- _What is required_
Restate the records in full and exactly, with no images included.

- _Task data_
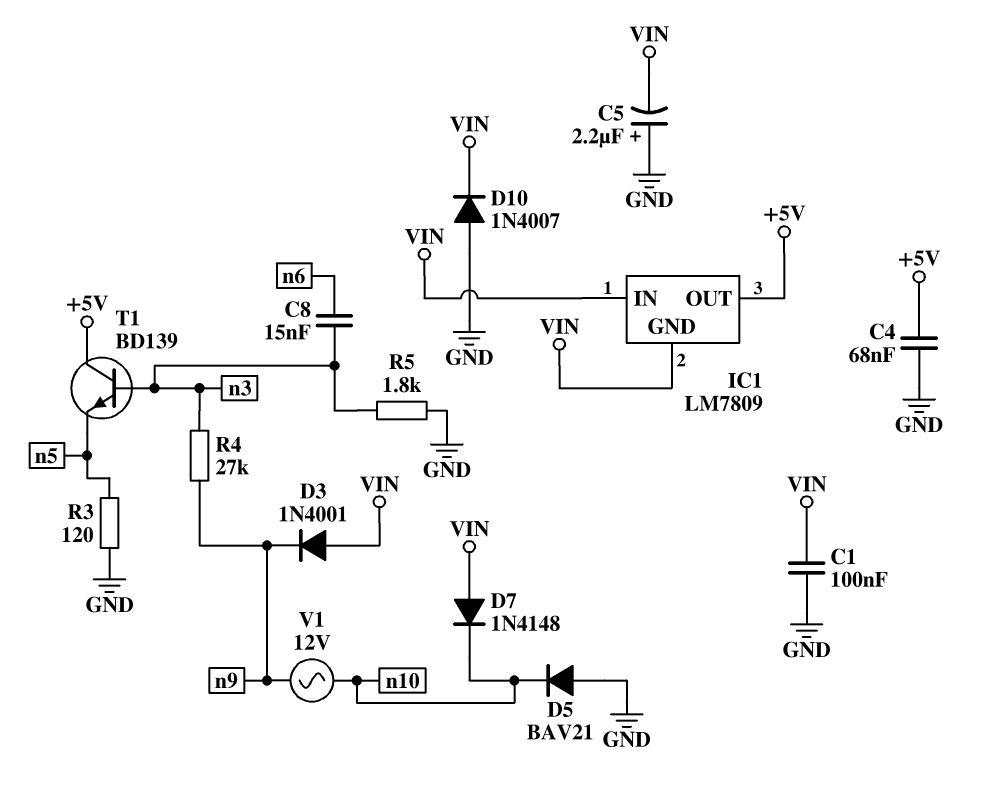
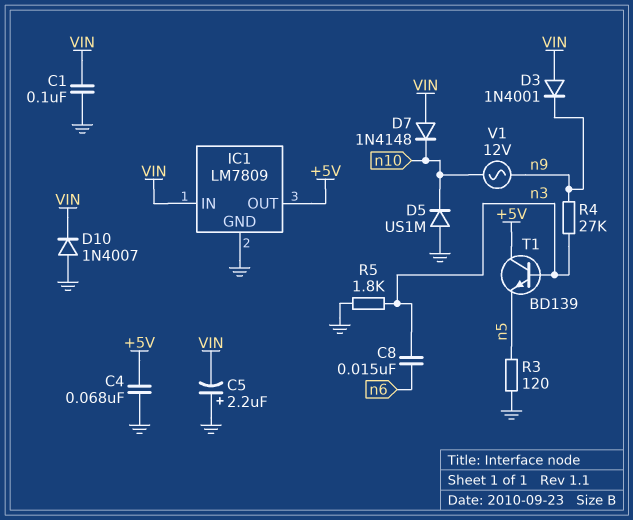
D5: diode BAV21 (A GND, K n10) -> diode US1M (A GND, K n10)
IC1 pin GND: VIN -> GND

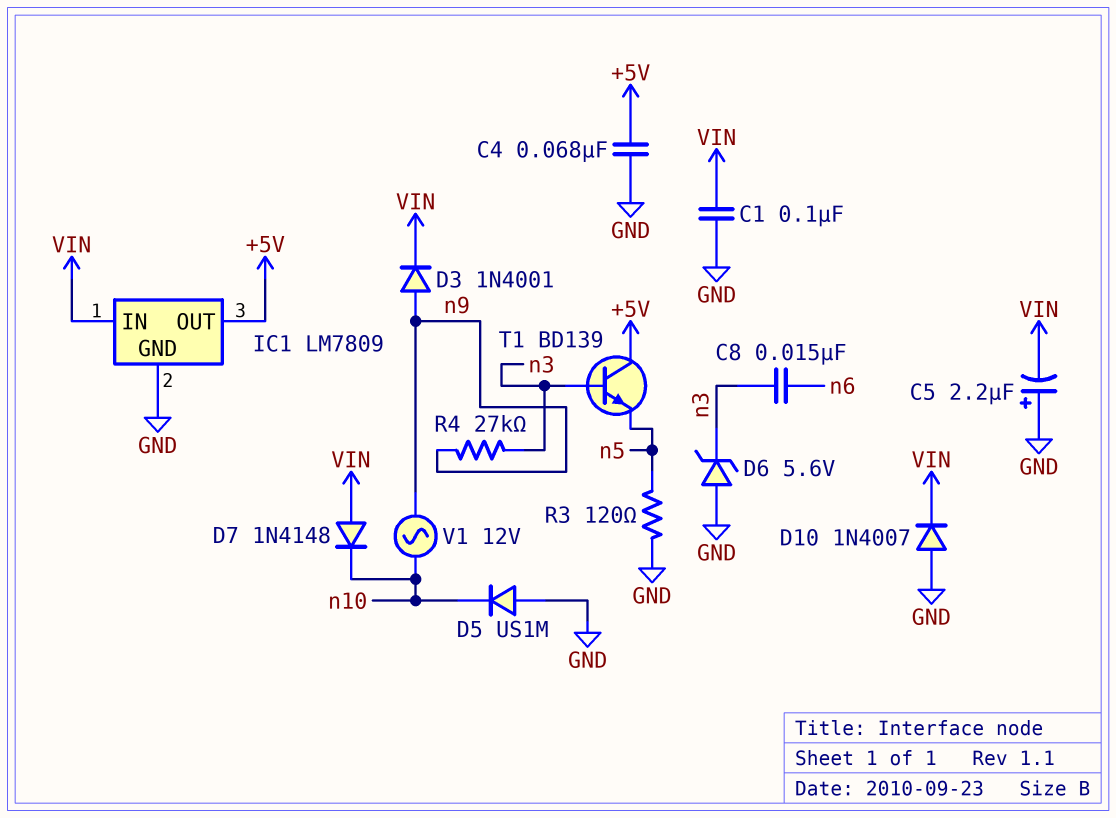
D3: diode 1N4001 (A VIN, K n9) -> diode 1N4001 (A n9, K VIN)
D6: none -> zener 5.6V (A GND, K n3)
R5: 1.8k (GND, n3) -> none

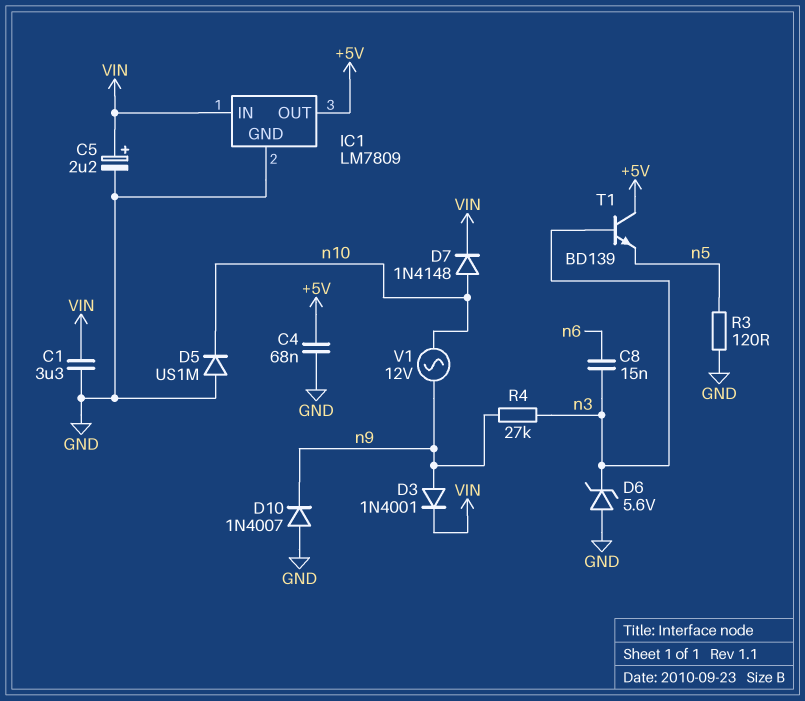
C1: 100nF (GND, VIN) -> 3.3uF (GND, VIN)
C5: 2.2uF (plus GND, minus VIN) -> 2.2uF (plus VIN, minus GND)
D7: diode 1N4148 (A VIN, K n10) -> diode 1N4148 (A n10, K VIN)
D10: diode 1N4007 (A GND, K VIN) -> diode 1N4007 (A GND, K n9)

- _Task solution_
D5: diode BAV21 (A GND, K n10) -> diode US1M (A GND, K n10)
IC1 pin GND: VIN -> GND

D3: diode 1N4001 (A VIN, K n9) -> diode 1N4001 (A n9, K VIN)
D6: none -> zener 5.6V (A GND, K n3)
R5: 1.8k (GND, n3) -> none

C1: 100nF (GND, VIN) -> 3.3uF (GND, VIN)
C5: 2.2uF (plus GND, minus VIN) -> 2.2uF (plus VIN, minus GND)
D7: diode 1N4148 (A VIN, K n10) -> diode 1N4148 (A n10, K VIN)
D10: diode 1N4007 (A GND, K VIN) -> diode 1N4007 (A GND, K n9)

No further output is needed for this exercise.